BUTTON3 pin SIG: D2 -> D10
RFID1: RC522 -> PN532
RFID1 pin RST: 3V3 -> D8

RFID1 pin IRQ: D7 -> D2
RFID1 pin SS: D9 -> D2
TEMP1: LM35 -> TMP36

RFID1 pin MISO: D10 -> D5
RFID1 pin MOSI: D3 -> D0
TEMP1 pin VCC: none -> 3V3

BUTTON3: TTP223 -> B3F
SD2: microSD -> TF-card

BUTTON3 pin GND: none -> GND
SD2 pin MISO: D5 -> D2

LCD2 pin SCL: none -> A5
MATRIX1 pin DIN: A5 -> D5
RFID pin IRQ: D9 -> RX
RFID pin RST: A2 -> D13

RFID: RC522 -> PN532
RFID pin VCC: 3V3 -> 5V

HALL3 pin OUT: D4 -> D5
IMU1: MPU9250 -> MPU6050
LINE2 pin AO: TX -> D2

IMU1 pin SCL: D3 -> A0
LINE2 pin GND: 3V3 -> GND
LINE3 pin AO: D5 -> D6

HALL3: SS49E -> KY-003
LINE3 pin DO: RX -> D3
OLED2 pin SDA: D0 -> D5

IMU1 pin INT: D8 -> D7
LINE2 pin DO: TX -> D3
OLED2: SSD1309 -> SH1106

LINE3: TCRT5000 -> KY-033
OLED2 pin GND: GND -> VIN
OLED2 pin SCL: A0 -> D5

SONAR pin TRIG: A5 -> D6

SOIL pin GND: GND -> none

* _ASSIGNMENT_: Repeat, exactly and only, the lines from the beginning of the material through the line that contains "RFID pin VCC: 3V3 -> 5V".

* _WRITTEN REPLY_:
BUTTON3 pin SIG: D2 -> D10
RFID1: RC522 -> PN532
RFID1 pin RST: 3V3 -> D8

RFID1 pin IRQ: D7 -> D2
RFID1 pin SS: D9 -> D2
TEMP1: LM35 -> TMP36

RFID1 pin MISO: D10 -> D5
RFID1 pin MOSI: D3 -> D0
TEMP1 pin VCC: none -> 3V3

BUTTON3: TTP223 -> B3F
SD2: microSD -> TF-card

BUTTON3 pin GND: none -> GND
SD2 pin MISO: D5 -> D2

LCD2 pin SCL: none -> A5
MATRIX1 pin DIN: A5 -> D5
RFID pin IRQ: D9 -> RX
RFID pin RST: A2 -> D13

RFID: RC522 -> PN532
RFID pin VCC: 3V3 -> 5V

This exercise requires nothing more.